— Data for this exercise —
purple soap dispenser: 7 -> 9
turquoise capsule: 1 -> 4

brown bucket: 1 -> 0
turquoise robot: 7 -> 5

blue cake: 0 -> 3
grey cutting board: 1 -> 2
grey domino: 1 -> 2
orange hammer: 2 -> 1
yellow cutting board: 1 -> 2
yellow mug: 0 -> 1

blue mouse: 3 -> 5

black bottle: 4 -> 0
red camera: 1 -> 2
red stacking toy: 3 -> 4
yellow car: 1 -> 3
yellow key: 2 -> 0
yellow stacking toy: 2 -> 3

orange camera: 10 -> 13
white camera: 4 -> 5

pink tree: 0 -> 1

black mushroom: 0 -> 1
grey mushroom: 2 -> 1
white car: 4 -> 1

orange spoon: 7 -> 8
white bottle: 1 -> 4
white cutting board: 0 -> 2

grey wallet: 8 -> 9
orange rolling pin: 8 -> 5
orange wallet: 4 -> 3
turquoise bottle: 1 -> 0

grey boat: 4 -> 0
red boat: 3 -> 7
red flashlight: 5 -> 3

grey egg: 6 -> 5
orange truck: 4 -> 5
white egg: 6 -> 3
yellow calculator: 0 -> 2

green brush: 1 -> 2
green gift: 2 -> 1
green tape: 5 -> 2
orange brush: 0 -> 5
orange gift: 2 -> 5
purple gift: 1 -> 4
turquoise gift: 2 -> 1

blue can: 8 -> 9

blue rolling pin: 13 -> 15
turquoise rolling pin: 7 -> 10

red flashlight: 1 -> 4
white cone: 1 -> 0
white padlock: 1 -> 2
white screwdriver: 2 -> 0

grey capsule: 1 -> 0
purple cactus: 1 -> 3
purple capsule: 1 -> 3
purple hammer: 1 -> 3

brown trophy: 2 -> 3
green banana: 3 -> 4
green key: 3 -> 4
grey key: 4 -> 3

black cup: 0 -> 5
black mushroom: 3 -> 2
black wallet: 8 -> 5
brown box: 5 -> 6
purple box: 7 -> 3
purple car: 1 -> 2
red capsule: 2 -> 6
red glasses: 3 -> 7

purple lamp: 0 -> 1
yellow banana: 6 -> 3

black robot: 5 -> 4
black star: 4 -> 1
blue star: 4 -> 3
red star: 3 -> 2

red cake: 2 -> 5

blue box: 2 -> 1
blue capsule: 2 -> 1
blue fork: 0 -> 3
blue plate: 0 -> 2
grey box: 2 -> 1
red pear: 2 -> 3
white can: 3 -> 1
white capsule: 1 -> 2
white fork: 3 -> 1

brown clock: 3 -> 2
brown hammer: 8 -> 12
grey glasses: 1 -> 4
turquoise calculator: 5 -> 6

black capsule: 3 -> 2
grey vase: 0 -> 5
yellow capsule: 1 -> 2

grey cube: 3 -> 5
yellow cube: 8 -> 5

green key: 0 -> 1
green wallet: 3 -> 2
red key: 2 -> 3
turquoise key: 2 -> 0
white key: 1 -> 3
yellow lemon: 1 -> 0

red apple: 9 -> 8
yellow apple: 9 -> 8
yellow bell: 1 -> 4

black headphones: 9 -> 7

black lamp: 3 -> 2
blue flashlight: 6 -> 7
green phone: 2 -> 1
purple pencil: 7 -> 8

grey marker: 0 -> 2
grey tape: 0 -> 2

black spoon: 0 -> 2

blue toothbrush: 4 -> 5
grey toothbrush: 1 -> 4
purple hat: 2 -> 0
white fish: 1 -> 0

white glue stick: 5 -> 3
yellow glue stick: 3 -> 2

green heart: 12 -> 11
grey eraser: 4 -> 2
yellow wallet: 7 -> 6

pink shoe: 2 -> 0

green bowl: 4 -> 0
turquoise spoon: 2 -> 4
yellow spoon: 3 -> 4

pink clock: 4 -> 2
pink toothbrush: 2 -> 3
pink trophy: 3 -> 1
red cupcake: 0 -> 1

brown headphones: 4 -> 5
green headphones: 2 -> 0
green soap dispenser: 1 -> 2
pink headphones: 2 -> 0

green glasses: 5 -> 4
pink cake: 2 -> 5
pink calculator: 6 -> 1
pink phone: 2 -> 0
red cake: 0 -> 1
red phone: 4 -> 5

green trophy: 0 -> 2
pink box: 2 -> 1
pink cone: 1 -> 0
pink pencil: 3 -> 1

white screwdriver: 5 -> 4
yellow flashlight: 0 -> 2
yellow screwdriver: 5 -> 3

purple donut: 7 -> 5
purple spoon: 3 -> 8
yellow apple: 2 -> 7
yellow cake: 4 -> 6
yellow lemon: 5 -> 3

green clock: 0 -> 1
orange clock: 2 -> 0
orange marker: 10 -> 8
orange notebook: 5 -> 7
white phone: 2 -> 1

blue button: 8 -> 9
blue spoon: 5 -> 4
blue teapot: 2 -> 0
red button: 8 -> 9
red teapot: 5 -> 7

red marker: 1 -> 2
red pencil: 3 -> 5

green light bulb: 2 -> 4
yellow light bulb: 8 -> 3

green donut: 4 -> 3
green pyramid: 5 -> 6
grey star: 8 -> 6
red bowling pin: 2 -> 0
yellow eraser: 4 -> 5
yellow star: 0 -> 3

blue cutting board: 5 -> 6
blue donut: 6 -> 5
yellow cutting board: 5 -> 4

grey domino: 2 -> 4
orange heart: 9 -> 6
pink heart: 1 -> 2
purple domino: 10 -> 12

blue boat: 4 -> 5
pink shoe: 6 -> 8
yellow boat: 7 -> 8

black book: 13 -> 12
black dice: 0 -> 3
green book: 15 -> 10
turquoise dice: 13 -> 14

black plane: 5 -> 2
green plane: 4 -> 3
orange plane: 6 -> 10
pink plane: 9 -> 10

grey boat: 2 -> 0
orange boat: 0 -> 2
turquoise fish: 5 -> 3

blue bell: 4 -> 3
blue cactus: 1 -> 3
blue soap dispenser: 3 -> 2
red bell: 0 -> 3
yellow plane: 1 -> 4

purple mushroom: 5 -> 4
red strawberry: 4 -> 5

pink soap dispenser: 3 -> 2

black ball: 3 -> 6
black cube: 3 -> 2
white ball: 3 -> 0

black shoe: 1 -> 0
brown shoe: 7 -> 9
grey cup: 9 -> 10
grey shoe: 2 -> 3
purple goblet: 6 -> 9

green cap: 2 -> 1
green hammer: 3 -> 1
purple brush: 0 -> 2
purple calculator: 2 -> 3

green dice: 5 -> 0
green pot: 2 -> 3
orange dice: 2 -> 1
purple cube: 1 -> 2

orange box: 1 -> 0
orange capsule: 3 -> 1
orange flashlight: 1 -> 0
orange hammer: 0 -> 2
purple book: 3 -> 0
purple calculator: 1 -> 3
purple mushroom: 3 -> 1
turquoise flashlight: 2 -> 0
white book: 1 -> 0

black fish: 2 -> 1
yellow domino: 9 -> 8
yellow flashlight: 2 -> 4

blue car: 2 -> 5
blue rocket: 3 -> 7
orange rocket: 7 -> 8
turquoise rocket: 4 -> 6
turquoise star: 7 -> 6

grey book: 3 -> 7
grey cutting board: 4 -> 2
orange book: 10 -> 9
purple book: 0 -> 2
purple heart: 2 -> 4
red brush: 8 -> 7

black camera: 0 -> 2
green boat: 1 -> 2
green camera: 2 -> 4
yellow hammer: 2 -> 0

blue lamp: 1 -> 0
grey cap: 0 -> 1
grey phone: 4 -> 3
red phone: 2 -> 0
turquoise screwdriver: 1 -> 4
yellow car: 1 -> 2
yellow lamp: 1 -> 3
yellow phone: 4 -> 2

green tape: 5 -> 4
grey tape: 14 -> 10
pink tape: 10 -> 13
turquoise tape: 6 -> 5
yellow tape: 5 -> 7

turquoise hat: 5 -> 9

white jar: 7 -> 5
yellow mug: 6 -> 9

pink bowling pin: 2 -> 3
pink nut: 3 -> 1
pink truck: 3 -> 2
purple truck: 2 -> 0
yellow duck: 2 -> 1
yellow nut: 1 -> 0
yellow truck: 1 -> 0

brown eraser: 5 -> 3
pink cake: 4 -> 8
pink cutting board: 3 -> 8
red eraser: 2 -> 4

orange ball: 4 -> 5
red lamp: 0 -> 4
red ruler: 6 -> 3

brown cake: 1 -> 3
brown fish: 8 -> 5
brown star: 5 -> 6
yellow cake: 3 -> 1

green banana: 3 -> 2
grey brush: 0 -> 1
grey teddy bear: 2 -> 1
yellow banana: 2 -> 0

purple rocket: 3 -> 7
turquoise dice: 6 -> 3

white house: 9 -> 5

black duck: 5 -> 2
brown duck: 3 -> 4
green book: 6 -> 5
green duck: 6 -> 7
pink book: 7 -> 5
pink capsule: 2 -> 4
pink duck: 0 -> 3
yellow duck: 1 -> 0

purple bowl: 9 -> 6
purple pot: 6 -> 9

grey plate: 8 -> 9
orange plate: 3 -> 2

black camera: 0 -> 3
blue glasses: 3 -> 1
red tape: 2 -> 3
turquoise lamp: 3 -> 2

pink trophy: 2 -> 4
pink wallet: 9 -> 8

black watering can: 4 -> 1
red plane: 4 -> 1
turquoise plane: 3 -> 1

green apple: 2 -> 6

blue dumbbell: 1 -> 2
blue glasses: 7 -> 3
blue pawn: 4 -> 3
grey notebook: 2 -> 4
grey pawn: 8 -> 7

— Instructions for the task —
Everything from the first line of the listing above through the line holding "yellow capsule: 1 -> 2" must be retyped exactly; nothing else belongs in the reply.

— Your solution —
purple soap dispenser: 7 -> 9
turquoise capsule: 1 -> 4

brown bucket: 1 -> 0
turquoise robot: 7 -> 5

blue cake: 0 -> 3
grey cutting board: 1 -> 2
grey domino: 1 -> 2
orange hammer: 2 -> 1
yellow cutting board: 1 -> 2
yellow mug: 0 -> 1

blue mouse: 3 -> 5

black bottle: 4 -> 0
red camera: 1 -> 2
red stacking toy: 3 -> 4
yellow car: 1 -> 3
yellow key: 2 -> 0
yellow stacking toy: 2 -> 3

orange camera: 10 -> 13
white camera: 4 -> 5

pink tree: 0 -> 1

black mushroom: 0 -> 1
grey mushroom: 2 -> 1
white car: 4 -> 1

orange spoon: 7 -> 8
white bottle: 1 -> 4
white cutting board: 0 -> 2

grey wallet: 8 -> 9
orange rolling pin: 8 -> 5
orange wallet: 4 -> 3
turquoise bottle: 1 -> 0

grey boat: 4 -> 0
red boat: 3 -> 7
red flashlight: 5 -> 3

grey egg: 6 -> 5
orange truck: 4 -> 5
white egg: 6 -> 3
yellow calculator: 0 -> 2

green brush: 1 -> 2
green gift: 2 -> 1
green tape: 5 -> 2
orange brush: 0 -> 5
orange gift: 2 -> 5
purple gift: 1 -> 4
turquoise gift: 2 -> 1

blue can: 8 -> 9

blue rolling pin: 13 -> 15
turquoise rolling pin: 7 -> 10

red flashlight: 1 -> 4
white cone: 1 -> 0
white padlock: 1 -> 2
white screwdriver: 2 -> 0

grey capsule: 1 -> 0
purple cactus: 1 -> 3
purple capsule: 1 -> 3
purple hammer: 1 -> 3

brown trophy: 2 -> 3
green banana: 3 -> 4
green key: 3 -> 4
grey key: 4 -> 3

black cup: 0 -> 5
black mushroom: 3 -> 2
black wallet: 8 -> 5
brown box: 5 -> 6
purple box: 7 -> 3
purple car: 1 -> 2
red capsule: 2 -> 6
red glasses: 3 -> 7

purple lamp: 0 -> 1
yellow banana: 6 -> 3

black robot: 5 -> 4
black star: 4 -> 1
blue star: 4 -> 3
red star: 3 -> 2

red cake: 2 -> 5

blue box: 2 -> 1
blue capsule: 2 -> 1
blue fork: 0 -> 3
blue plate: 0 -> 2
grey box: 2 -> 1
red pear: 2 -> 3
white can: 3 -> 1
white capsule: 1 -> 2
white fork: 3 -> 1

brown clock: 3 -> 2
brown hammer: 8 -> 12
grey glasses: 1 -> 4
turquoise calculator: 5 -> 6

black capsule: 3 -> 2
grey vase: 0 -> 5
yellow capsule: 1 -> 2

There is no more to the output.